WHAT TO DO —
Search the material below for the string "NAND" and extract each line that has it.

MATERIAL SUPPLIED —
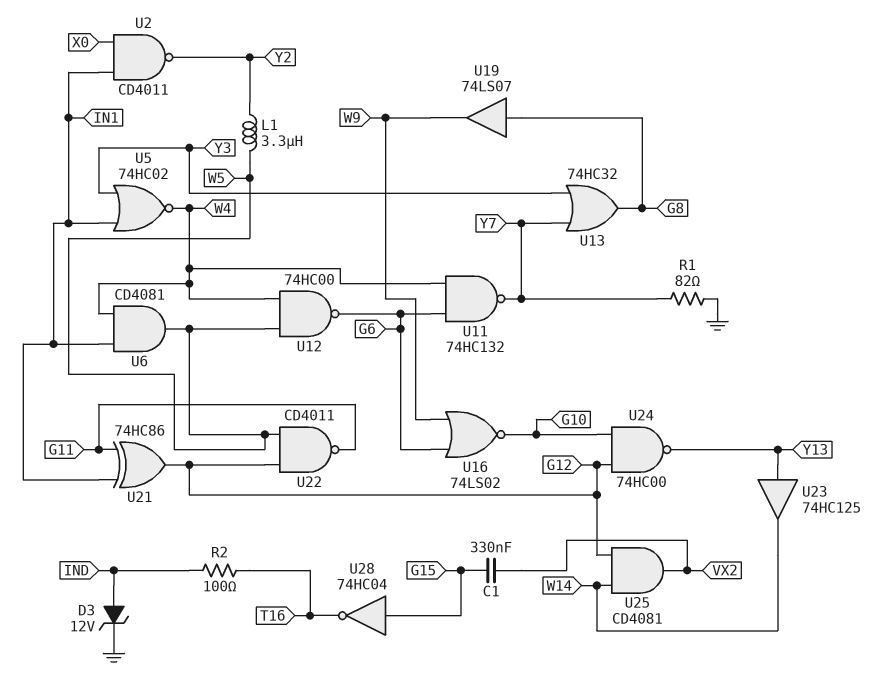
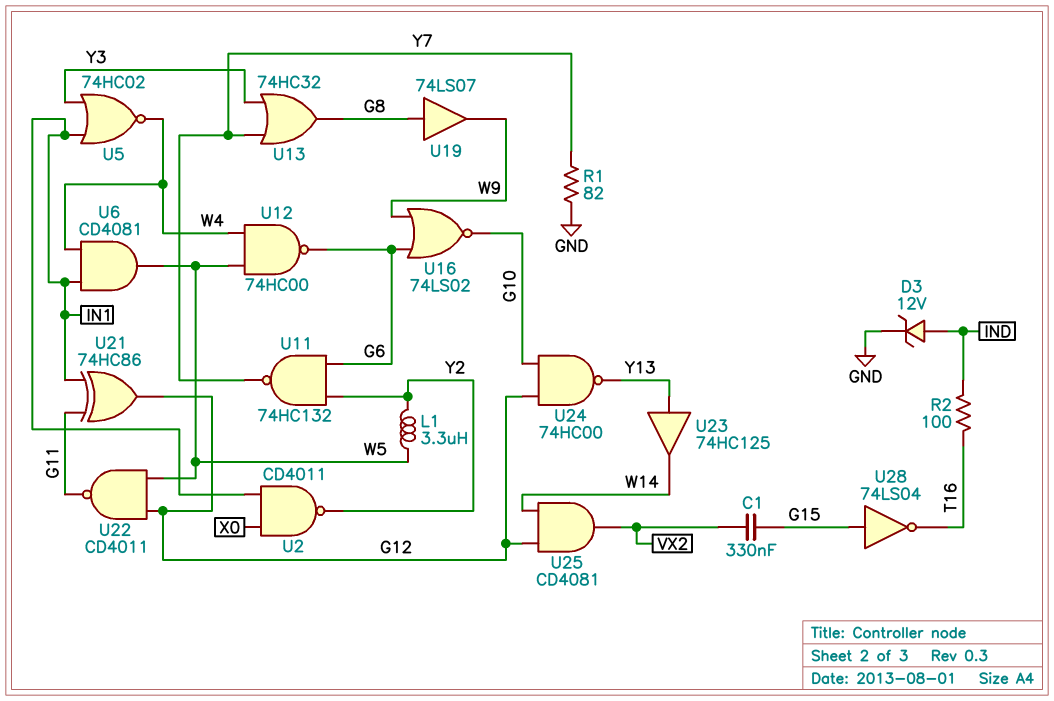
U11: NAND 74HC132 (in G6, in W4, out Y7) -> NAND 74HC132 (in G6, in Y2, out Y7)
U28: NOT 74HC04 (in G15, out T16) -> NOT 74LS04 (in G15, out T16)

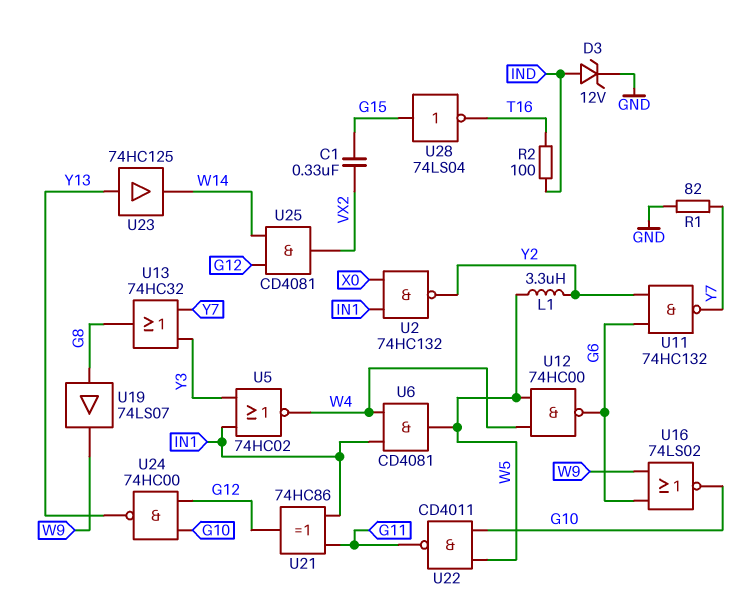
U2: NAND CD4011 (in IN1, in X0, out Y2) -> NAND 74HC132 (in IN1, in X0, out Y2)
U22: NAND CD4011 (in G12, in W5, out G11) -> NAND CD4011 (in G10, in W5, out G11)

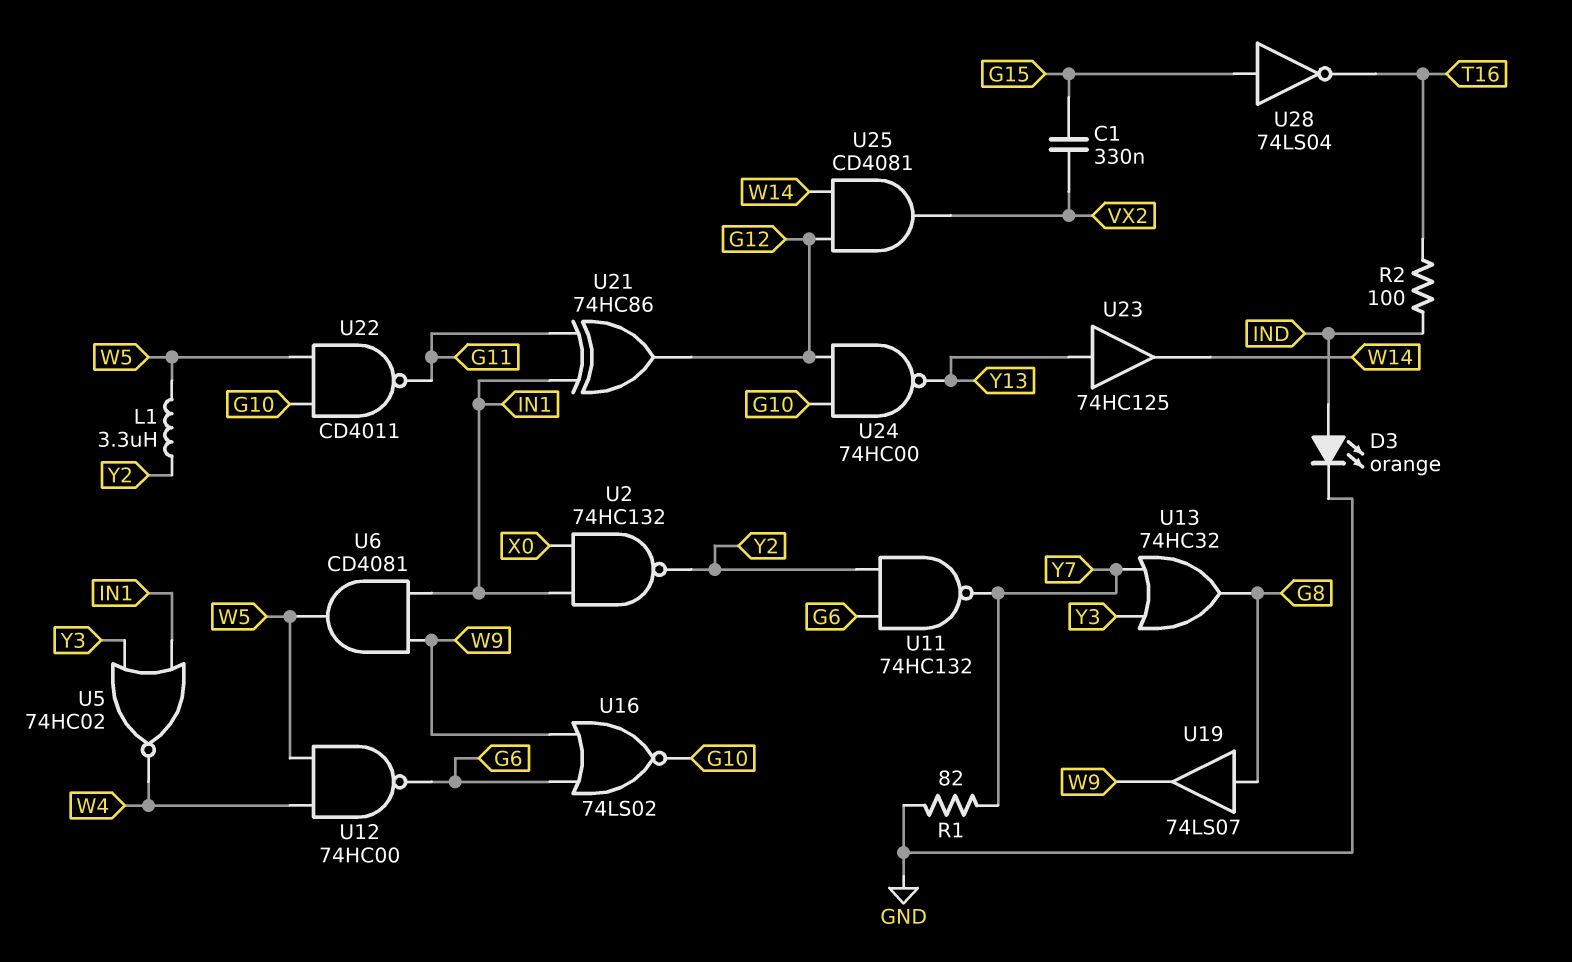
D3: zener 12V (A IND, K GND) -> LED orange (A IND, K GND)
U6: AND CD4081 (in IN1, in W4, out W5) -> AND CD4081 (in IN1, in W9, out W5)

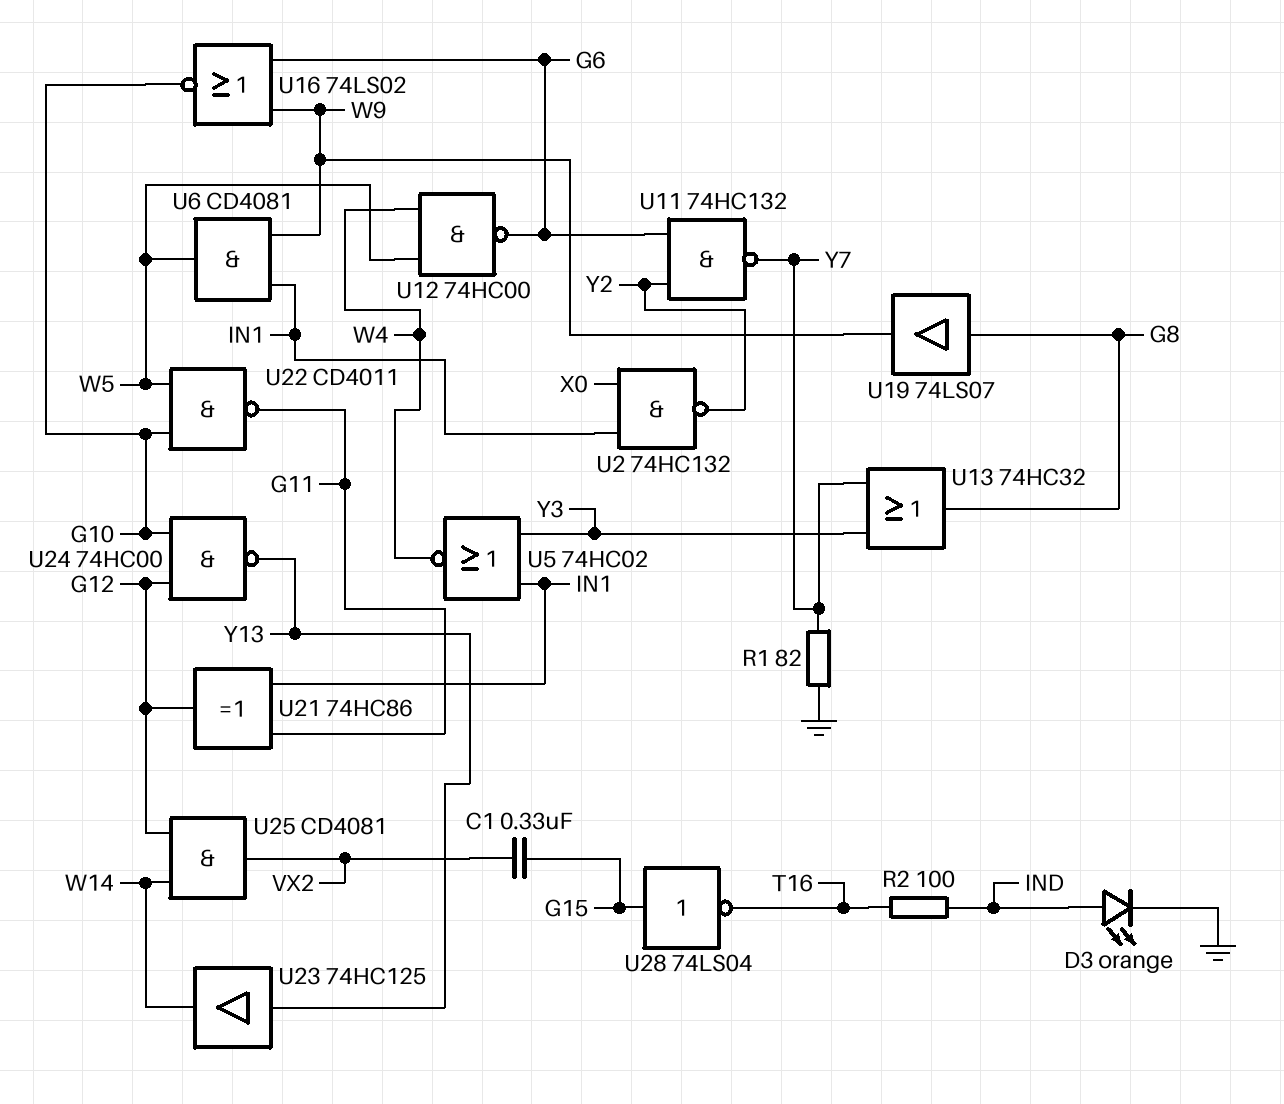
L1: 3.3uH (W5, Y2) -> none

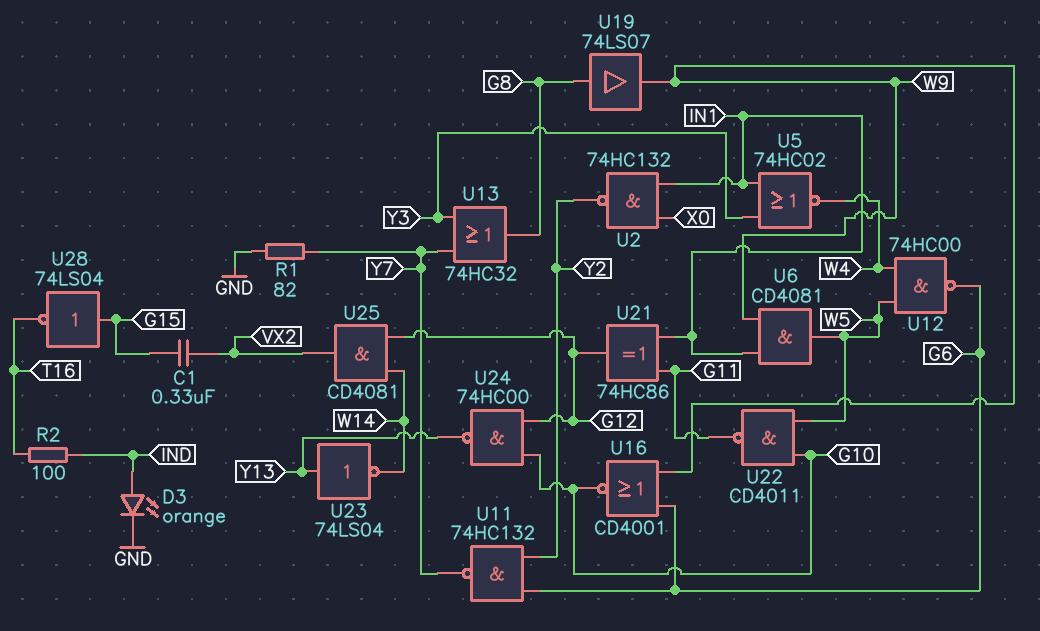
U16: NOR 74LS02 (in G6, in W9, out G10) -> NOR CD4001 (in G6, in W9, out G10)
U23: buffer 74HC125 (in Y13, out W14) -> NOT 74LS04 (in Y13, out W14)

OUTPUT FOR THIS TASK —
U11: NAND 74HC132 (in G6, in W4, out Y7) -> NAND 74HC132 (in G6, in Y2, out Y7)
U2: NAND CD4011 (in IN1, in X0, out Y2) -> NAND 74HC132 (in IN1, in X0, out Y2)
U22: NAND CD4011 (in G12, in W5, out G11) -> NAND CD4011 (in G10, in W5, out G11)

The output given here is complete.